***** DATA FOR PROCESSING

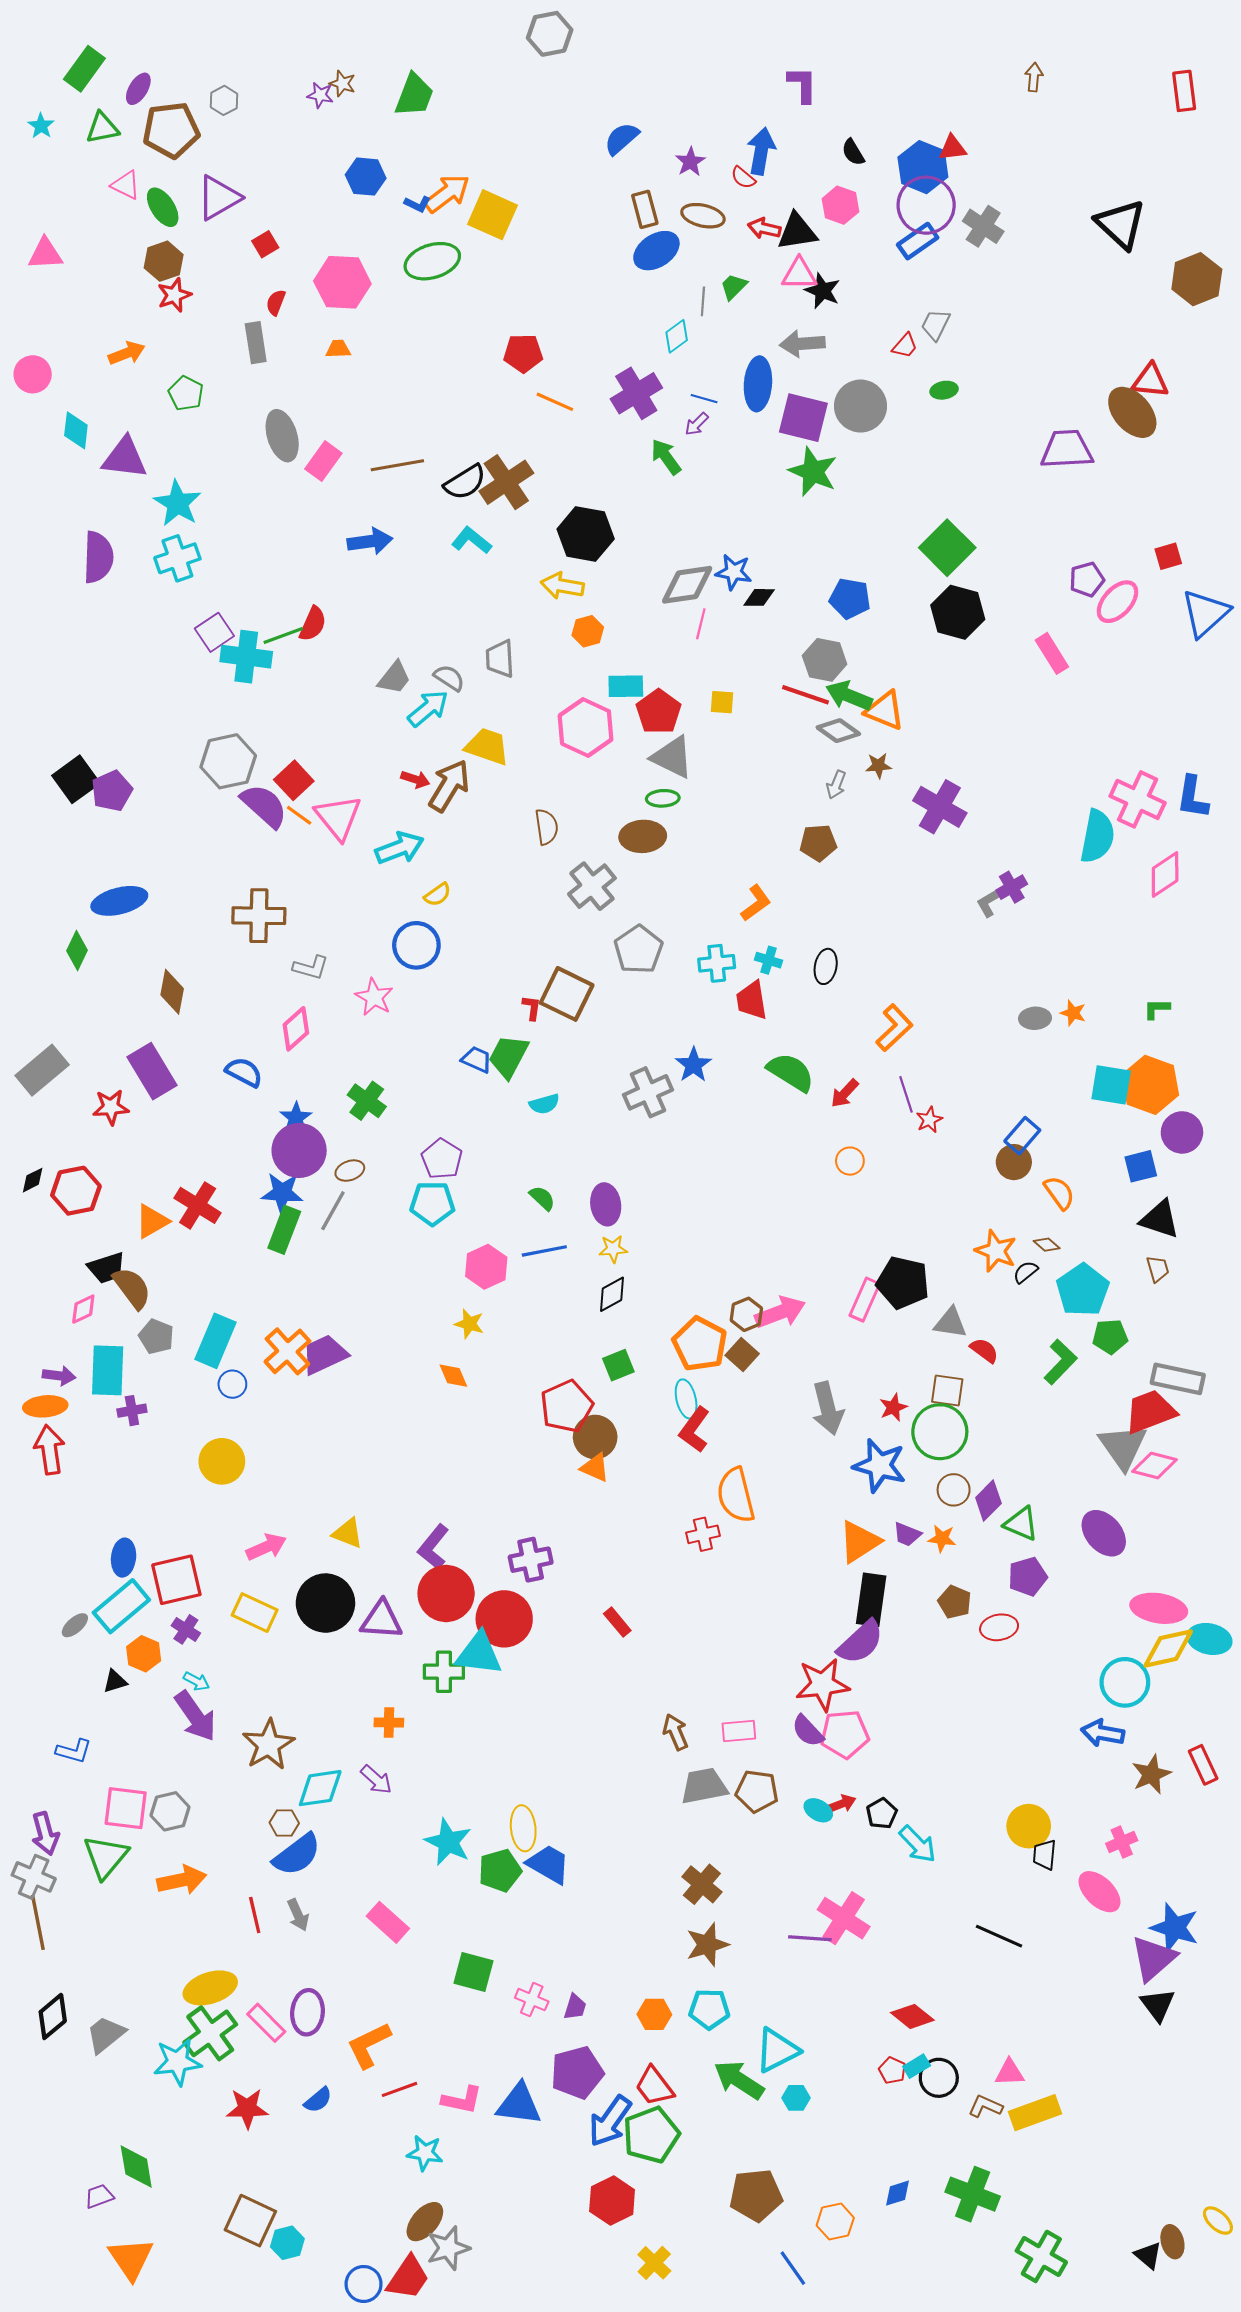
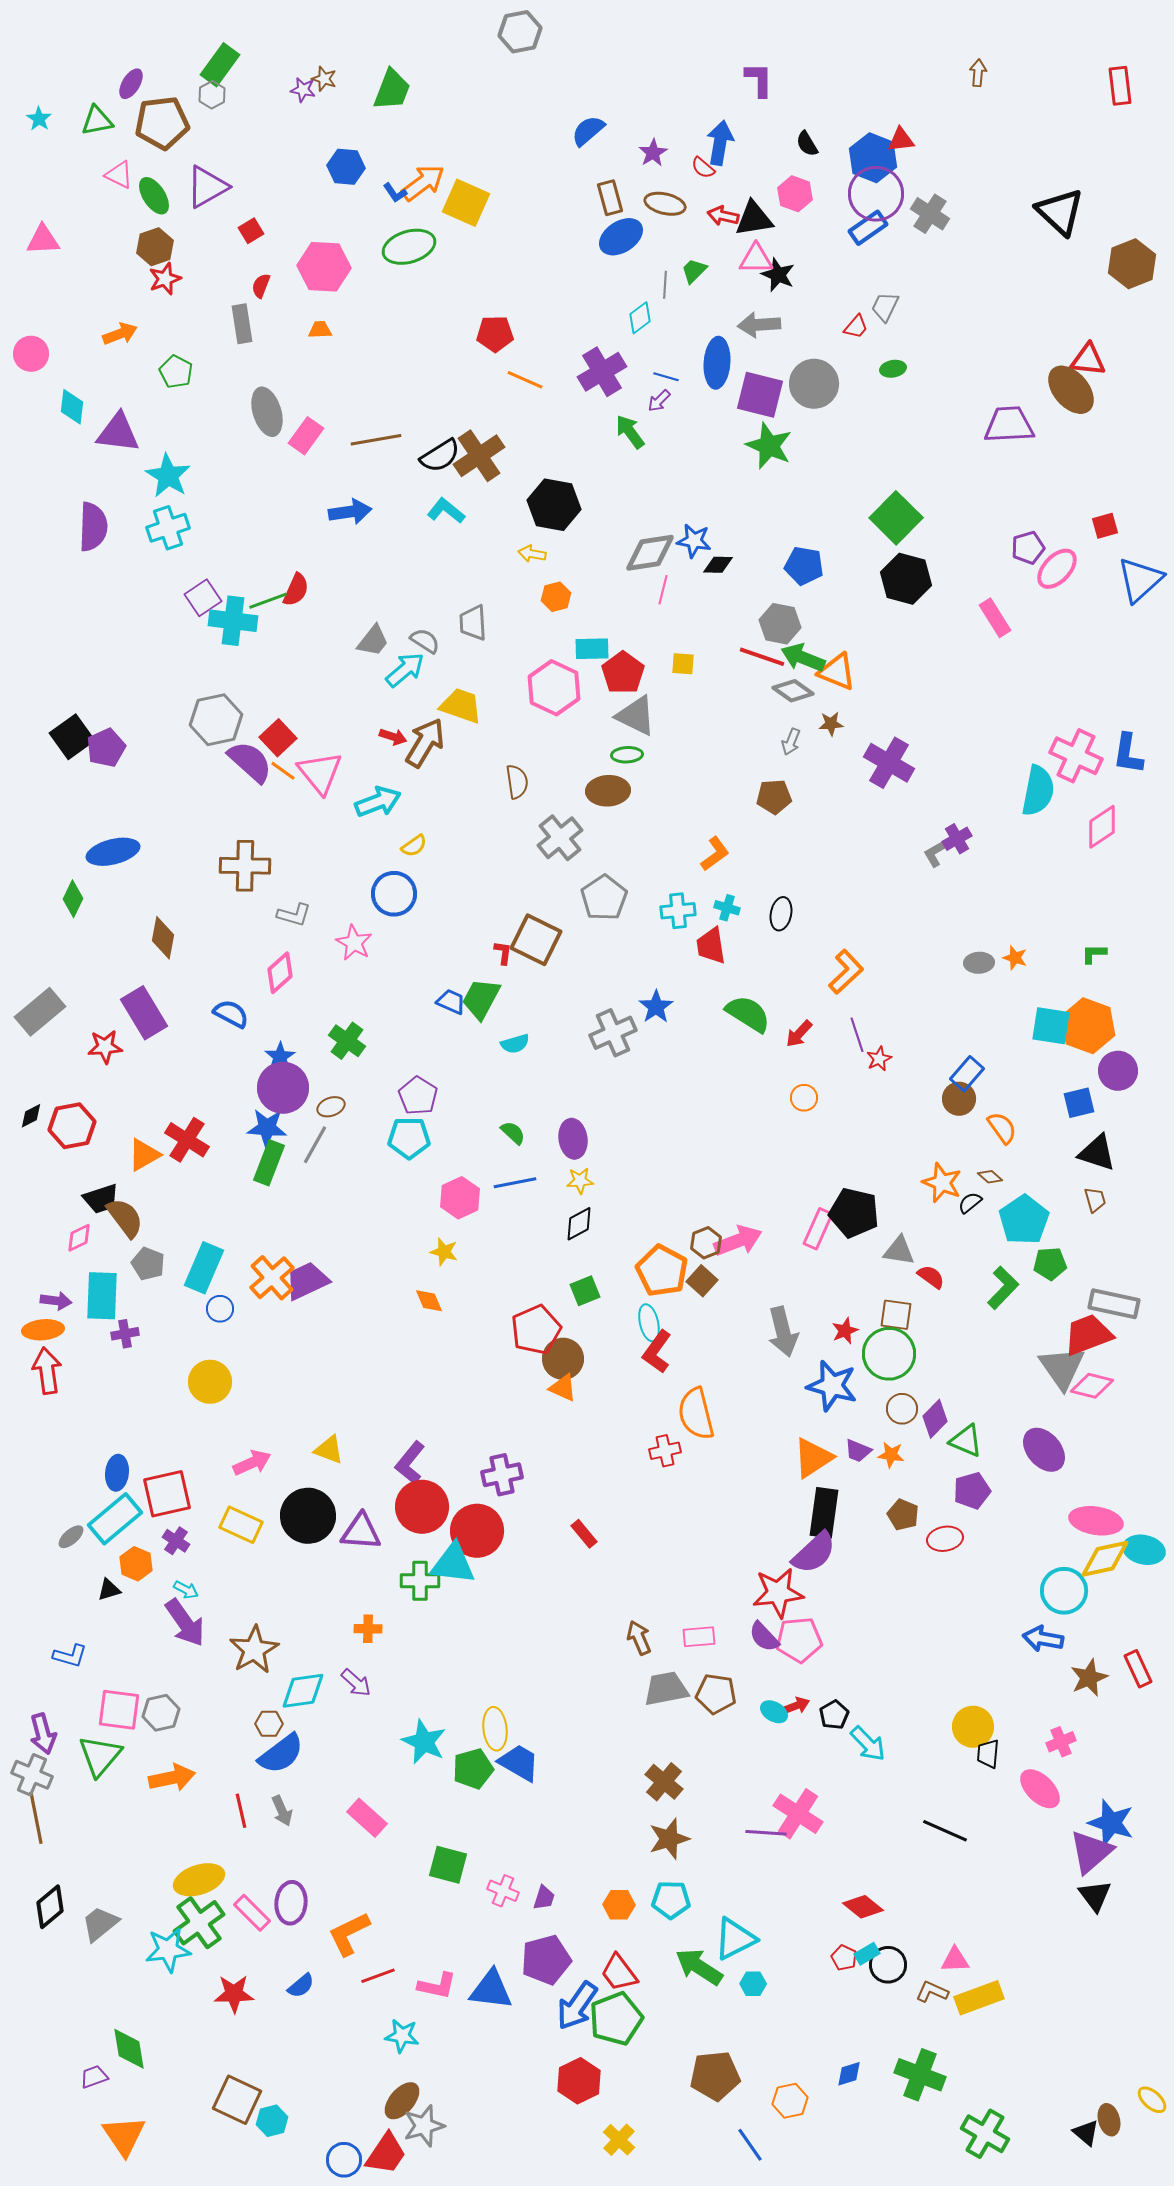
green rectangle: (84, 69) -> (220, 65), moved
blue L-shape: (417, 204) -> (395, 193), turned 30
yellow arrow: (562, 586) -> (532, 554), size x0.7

**********
***** DATA FOR PROCESSING

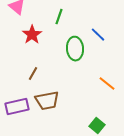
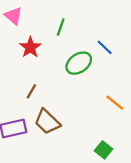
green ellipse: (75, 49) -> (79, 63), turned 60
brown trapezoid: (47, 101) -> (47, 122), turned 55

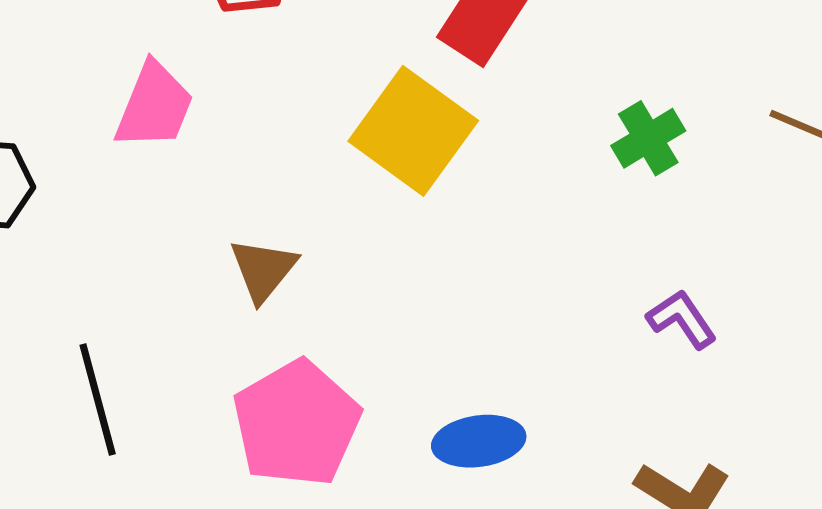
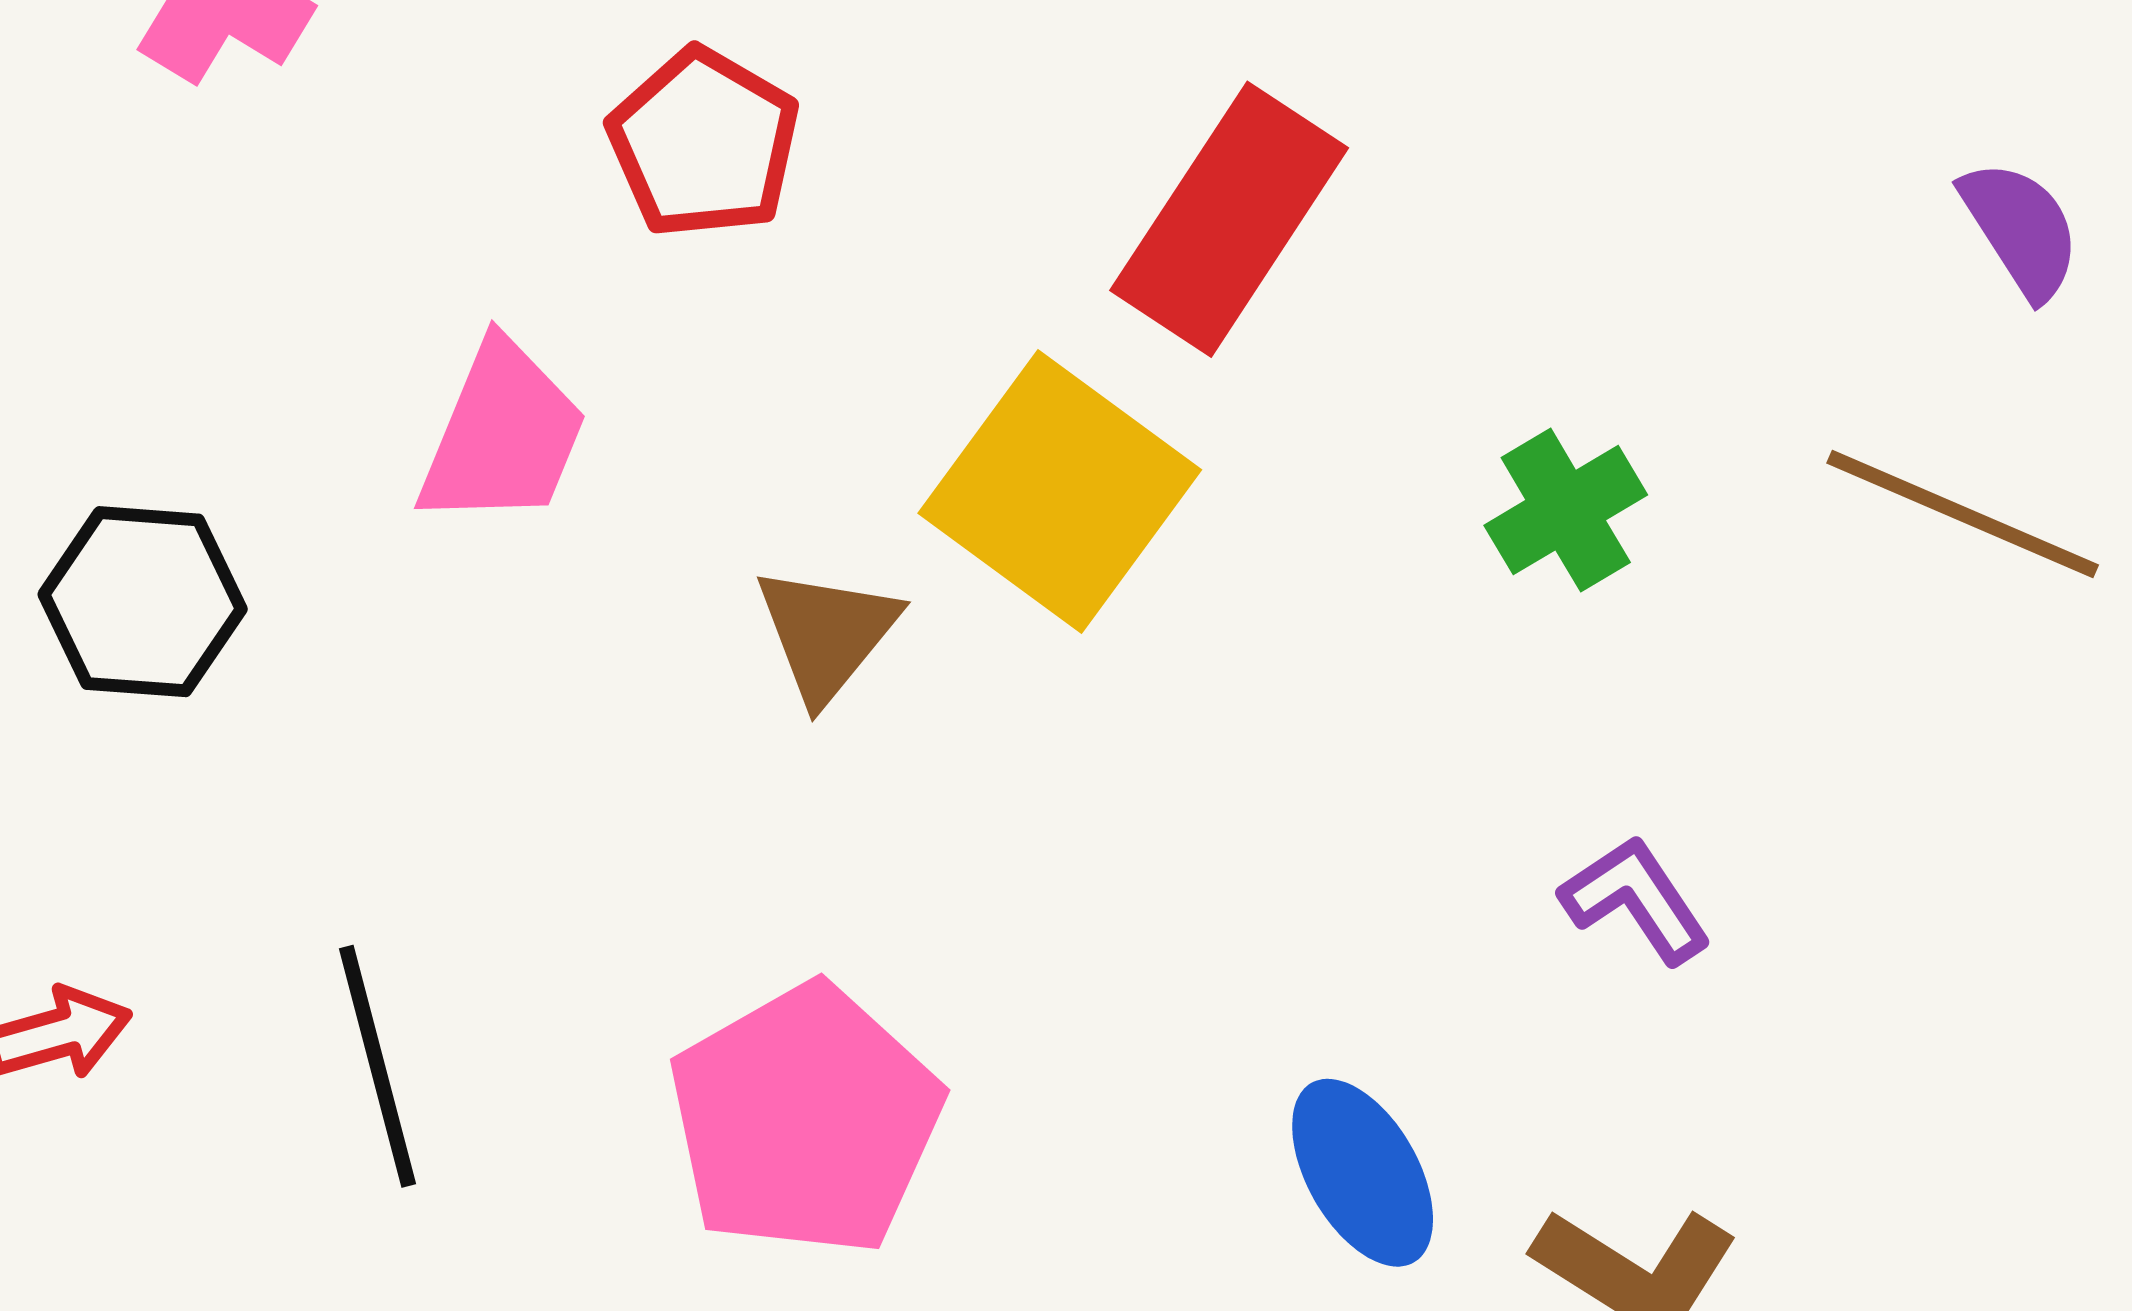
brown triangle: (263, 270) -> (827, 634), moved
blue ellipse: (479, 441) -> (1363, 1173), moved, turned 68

**********

→ TASK
Extract exactly and only the lines above from the line containing "green rectangle: (84, 69) -> (220, 65), moved" through the line containing "yellow arrow: (562, 586)", both end lines included.

→ OUTPUT FOR THIS TASK
green rectangle: (84, 69) -> (220, 65), moved
blue L-shape: (417, 204) -> (395, 193), turned 30
yellow arrow: (562, 586) -> (532, 554), size x0.7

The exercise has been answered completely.